━━ Task inputs

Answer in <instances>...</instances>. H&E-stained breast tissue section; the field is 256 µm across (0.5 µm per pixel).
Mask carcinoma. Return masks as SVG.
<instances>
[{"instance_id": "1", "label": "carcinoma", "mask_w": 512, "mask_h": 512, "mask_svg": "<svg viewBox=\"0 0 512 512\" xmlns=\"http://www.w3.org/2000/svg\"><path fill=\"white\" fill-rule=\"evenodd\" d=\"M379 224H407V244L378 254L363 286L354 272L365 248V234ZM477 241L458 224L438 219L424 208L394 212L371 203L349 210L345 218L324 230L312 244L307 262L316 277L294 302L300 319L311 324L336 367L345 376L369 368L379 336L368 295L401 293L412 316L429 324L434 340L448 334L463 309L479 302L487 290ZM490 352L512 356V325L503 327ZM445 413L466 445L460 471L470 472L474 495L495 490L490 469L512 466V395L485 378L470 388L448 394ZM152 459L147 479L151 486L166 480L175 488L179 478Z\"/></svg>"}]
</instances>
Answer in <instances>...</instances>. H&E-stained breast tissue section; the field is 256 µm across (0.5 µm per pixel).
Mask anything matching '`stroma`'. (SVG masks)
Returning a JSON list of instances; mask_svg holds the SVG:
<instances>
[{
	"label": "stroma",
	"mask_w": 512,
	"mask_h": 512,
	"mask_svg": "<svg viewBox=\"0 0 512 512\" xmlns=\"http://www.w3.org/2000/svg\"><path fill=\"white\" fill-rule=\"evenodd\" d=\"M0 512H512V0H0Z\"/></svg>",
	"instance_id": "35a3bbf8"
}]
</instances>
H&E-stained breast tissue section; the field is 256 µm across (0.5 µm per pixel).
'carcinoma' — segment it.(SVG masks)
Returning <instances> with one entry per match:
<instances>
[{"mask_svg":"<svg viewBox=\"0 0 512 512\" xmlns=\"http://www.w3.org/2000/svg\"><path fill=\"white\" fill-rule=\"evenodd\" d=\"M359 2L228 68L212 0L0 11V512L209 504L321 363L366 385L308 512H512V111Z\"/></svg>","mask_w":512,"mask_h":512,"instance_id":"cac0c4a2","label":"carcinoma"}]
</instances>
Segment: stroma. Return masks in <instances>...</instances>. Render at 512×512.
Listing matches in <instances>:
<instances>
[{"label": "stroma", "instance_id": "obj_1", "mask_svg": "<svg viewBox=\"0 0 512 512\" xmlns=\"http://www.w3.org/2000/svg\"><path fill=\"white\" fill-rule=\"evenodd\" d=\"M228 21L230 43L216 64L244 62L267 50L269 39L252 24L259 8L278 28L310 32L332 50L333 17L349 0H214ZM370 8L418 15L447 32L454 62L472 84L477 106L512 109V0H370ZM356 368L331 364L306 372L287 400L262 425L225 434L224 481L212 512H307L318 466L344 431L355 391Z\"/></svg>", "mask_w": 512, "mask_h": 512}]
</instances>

━━━━

Quote every record above exactly.

Solution to this problem:
Answer in <instances>...</instances>. H&E-stained breast tissue section; the field is 256 µm across (0.5 µm per pixel).
Mask carcinoma. Return masks as SVG.
<instances>
[{"instance_id": "1", "label": "carcinoma", "mask_w": 512, "mask_h": 512, "mask_svg": "<svg viewBox=\"0 0 512 512\" xmlns=\"http://www.w3.org/2000/svg\"><path fill=\"white\" fill-rule=\"evenodd\" d=\"M379 224H407V244L378 254L363 286L354 272L365 248V234ZM477 241L458 224L438 219L424 208L394 212L371 203L349 210L345 218L324 230L312 244L307 262L316 277L294 302L300 319L311 324L336 367L345 376L369 368L379 336L368 295L401 293L412 316L429 324L434 340L448 334L463 309L479 302L487 290ZM490 352L512 356V325L503 327ZM445 413L466 445L460 471L470 472L474 495L495 490L490 469L512 466V395L485 378L470 388L448 394ZM152 459L147 479L151 486L166 480L175 488L179 478Z\"/></svg>"}]
</instances>
Answer in <instances>...</instances>. H&E-stained breast tissue section; the field is 256 µm across (0.5 µm per pixel).
Mask anything matching '`stroma`'. (SVG masks)
Returning a JSON list of instances; mask_svg holds the SVG:
<instances>
[{
	"label": "stroma",
	"mask_w": 512,
	"mask_h": 512,
	"mask_svg": "<svg viewBox=\"0 0 512 512\" xmlns=\"http://www.w3.org/2000/svg\"><path fill=\"white\" fill-rule=\"evenodd\" d=\"M0 512H512V0H0Z\"/></svg>",
	"instance_id": "35a3bbf8"
}]
</instances>
H&E-stained breast tissue section; the field is 256 µm across (0.5 µm per pixel).
'carcinoma' — segment it.(SVG masks)
Returning <instances> with one entry per match:
<instances>
[{"mask_svg":"<svg viewBox=\"0 0 512 512\" xmlns=\"http://www.w3.org/2000/svg\"><path fill=\"white\" fill-rule=\"evenodd\" d=\"M359 2L228 68L212 0L0 11V512L209 504L321 363L366 385L308 512H512V111Z\"/></svg>","mask_w":512,"mask_h":512,"instance_id":"cac0c4a2","label":"carcinoma"}]
</instances>
Segment: stroma. Return masks in <instances>...</instances>. Render at 512×512.
Listing matches in <instances>:
<instances>
[{"label": "stroma", "instance_id": "obj_1", "mask_svg": "<svg viewBox=\"0 0 512 512\" xmlns=\"http://www.w3.org/2000/svg\"><path fill=\"white\" fill-rule=\"evenodd\" d=\"M228 21L230 43L216 64L244 62L267 50L269 39L252 24L259 8L278 28L310 32L332 50L333 17L349 0H214ZM370 8L418 15L447 32L454 62L472 84L477 106L512 109V0H370ZM356 368L331 364L306 372L287 400L262 425L225 434L224 481L212 512H307L318 466L344 431L355 391Z\"/></svg>", "mask_w": 512, "mask_h": 512}]
</instances>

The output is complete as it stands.